▶ **GIVEN ENTRIES**

------------------------------

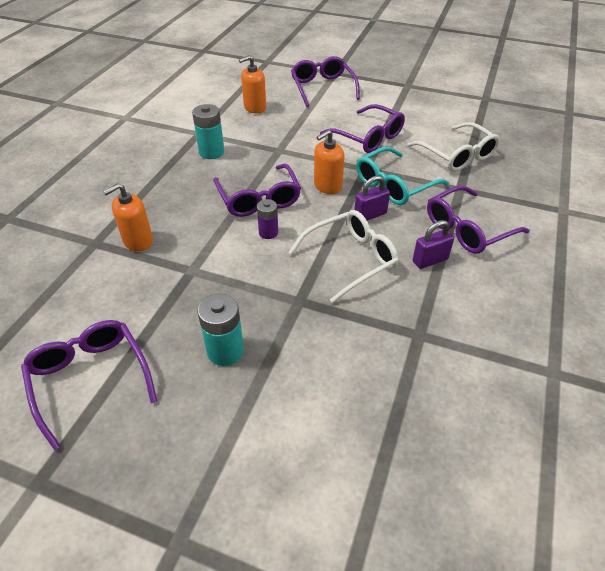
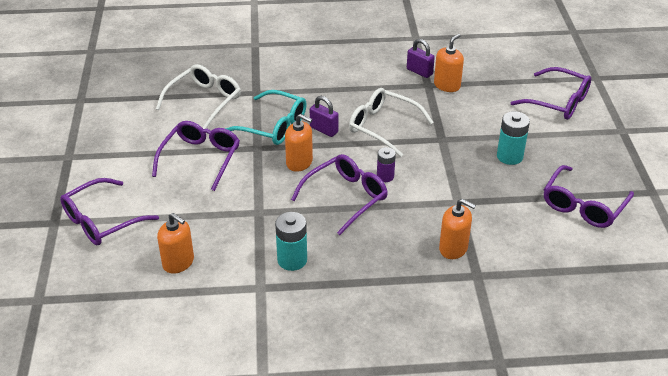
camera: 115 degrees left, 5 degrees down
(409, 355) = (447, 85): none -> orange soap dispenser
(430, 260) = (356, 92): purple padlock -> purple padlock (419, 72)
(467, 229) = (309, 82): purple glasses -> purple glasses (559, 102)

------------------------------

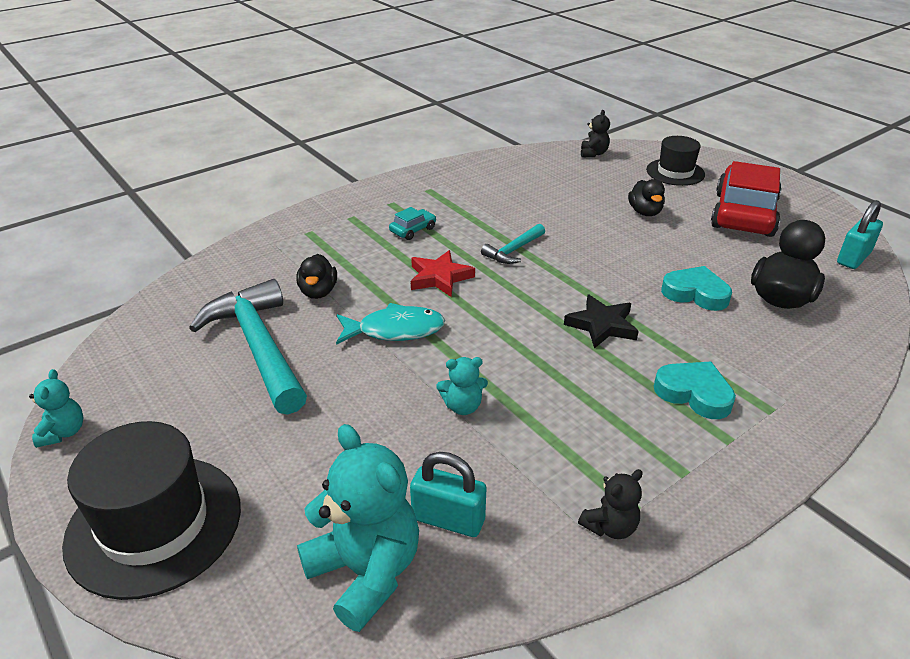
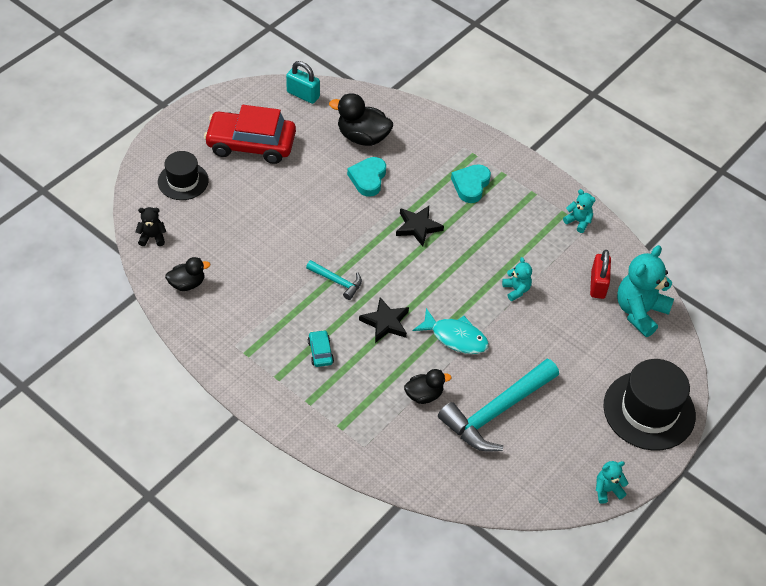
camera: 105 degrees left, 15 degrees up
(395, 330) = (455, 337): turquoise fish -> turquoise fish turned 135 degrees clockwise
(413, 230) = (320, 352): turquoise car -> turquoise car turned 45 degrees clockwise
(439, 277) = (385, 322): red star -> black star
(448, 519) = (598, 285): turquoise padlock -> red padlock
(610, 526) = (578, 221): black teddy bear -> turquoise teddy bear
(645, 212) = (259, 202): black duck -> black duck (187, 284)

------------------------------

▶ **GOAL OF THE EXERCISE**
Among the entries above, copy exactly only the lines starting with the one containing "(413, 230) = (320, 352): turquoise" and going through the one containing "(645, 212) = (259, 202): black", both ends included.

▶ **EXERCISE RESPONSE**
(413, 230) = (320, 352): turquoise car -> turquoise car turned 45 degrees clockwise
(439, 277) = (385, 322): red star -> black star
(448, 519) = (598, 285): turquoise padlock -> red padlock
(610, 526) = (578, 221): black teddy bear -> turquoise teddy bear
(645, 212) = (259, 202): black duck -> black duck (187, 284)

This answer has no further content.